**Data records**
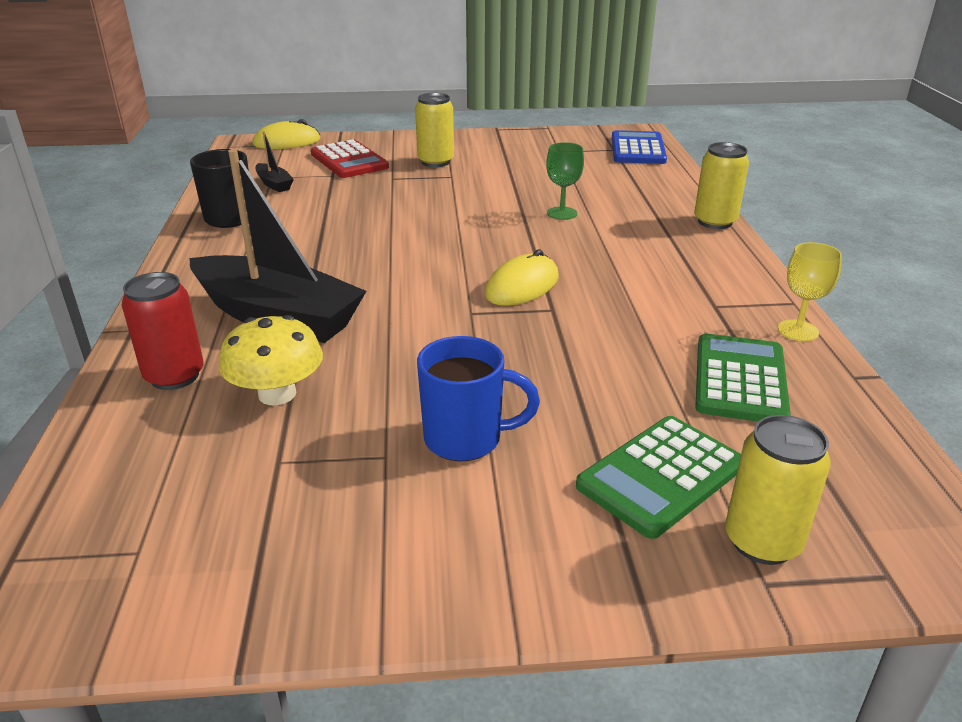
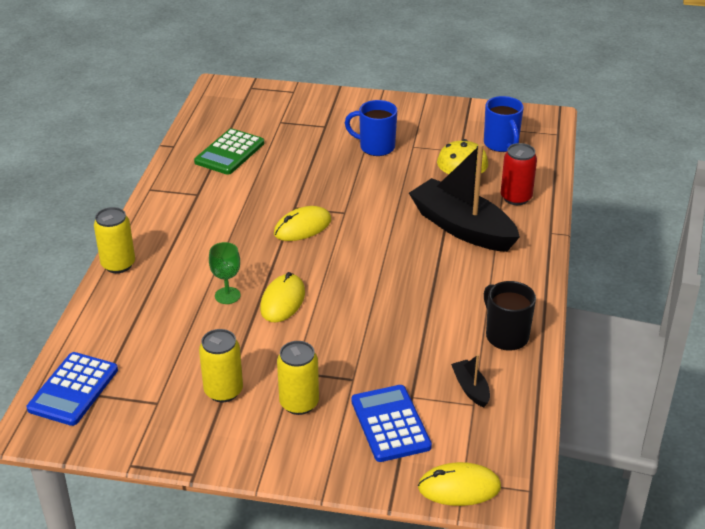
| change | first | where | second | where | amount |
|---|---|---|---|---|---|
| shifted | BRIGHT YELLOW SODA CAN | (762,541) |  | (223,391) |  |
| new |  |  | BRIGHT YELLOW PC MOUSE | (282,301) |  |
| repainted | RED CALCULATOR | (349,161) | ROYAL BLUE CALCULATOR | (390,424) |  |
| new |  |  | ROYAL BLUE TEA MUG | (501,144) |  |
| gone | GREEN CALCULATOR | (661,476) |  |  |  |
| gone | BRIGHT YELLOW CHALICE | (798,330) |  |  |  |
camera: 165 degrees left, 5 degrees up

**Assignment**
Your answer should be the lines of the material above that include "BLUE".

**Written response**
| repainted | RED CALCULATOR | (349,161) | ROYAL BLUE CALCULATOR | (390,424) |  |
| new |  |  | ROYAL BLUE TEA MUG | (501,144) |  |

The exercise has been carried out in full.